▶ WHAT TO DO
Starting at the line that holds "cyan slope B10:C10", restate every line word for word up to and including the last one in the listing below, and omit all pictures.

▶ INFORMATION GIVEN
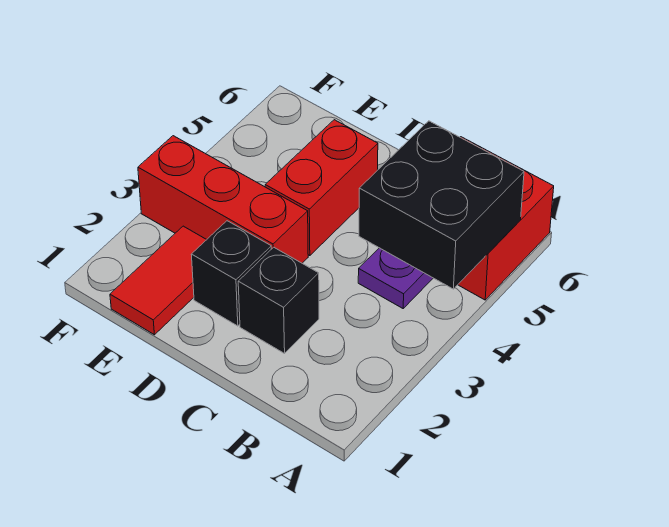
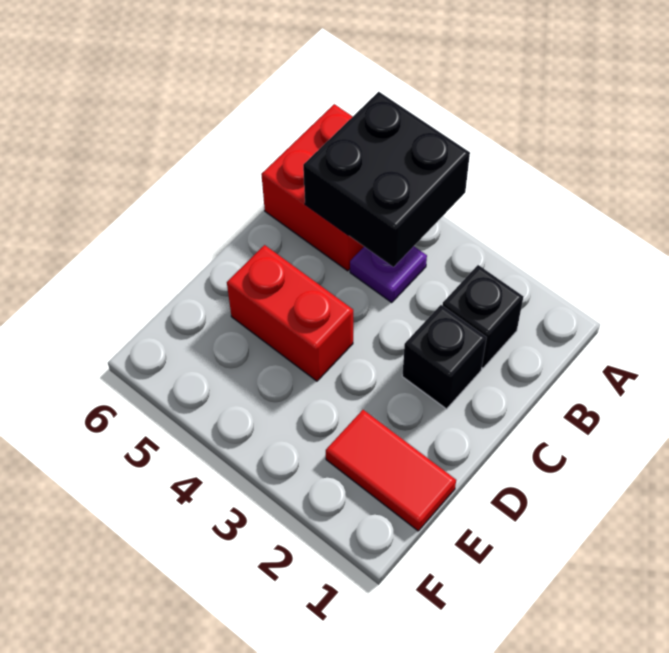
black brick D2 level 1 -> black brick B2 level 1
red brick D3:F3 level 1 -> none

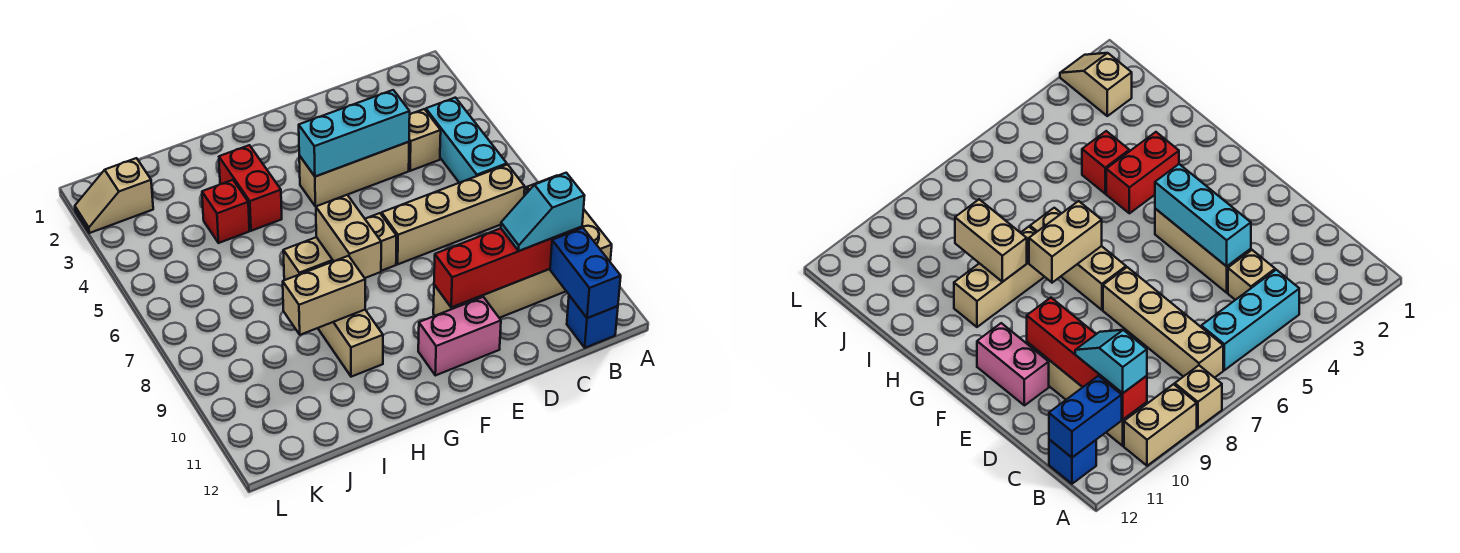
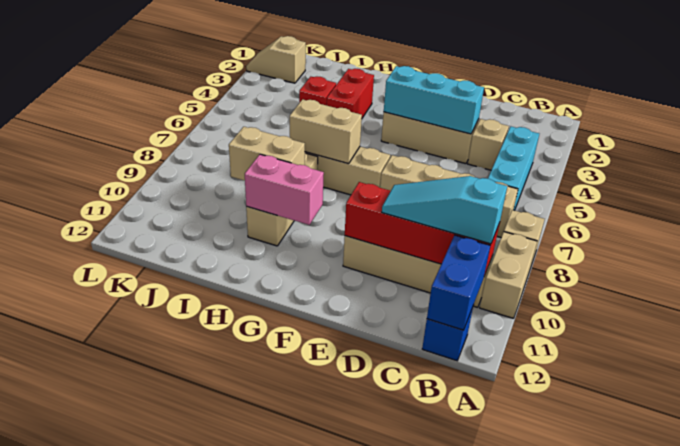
cyan slope B10:C10 level 3 top B -> cyan slope B10:D10 level 3 top B
pink brick E11:F11 level 1 -> pink brick G10:H10 level 2
tan brick G7:G8 level 2 -> tan brick G7:H7 level 2

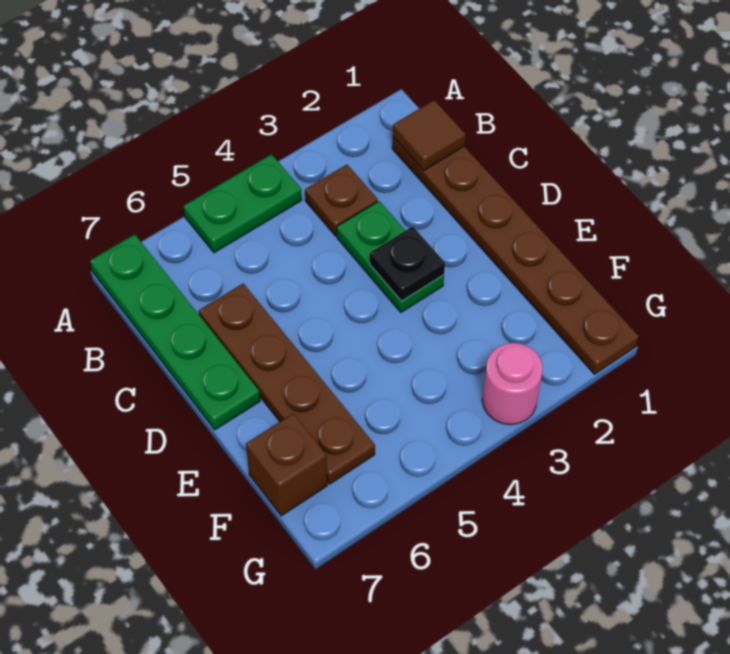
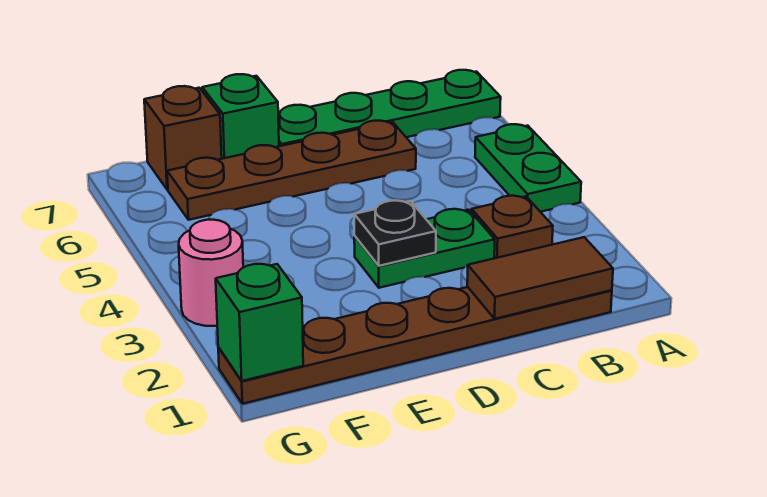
brown tile B1 level 2 -> brown tile B1:C1 level 2
none -> green brick E7 level 1
none -> green brick G1 level 2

▶ TASK ANSWER
cyan slope B10:C10 level 3 top B -> cyan slope B10:D10 level 3 top B
pink brick E11:F11 level 1 -> pink brick G10:H10 level 2
tan brick G7:G8 level 2 -> tan brick G7:H7 level 2

brown tile B1 level 2 -> brown tile B1:C1 level 2
none -> green brick E7 level 1
none -> green brick G1 level 2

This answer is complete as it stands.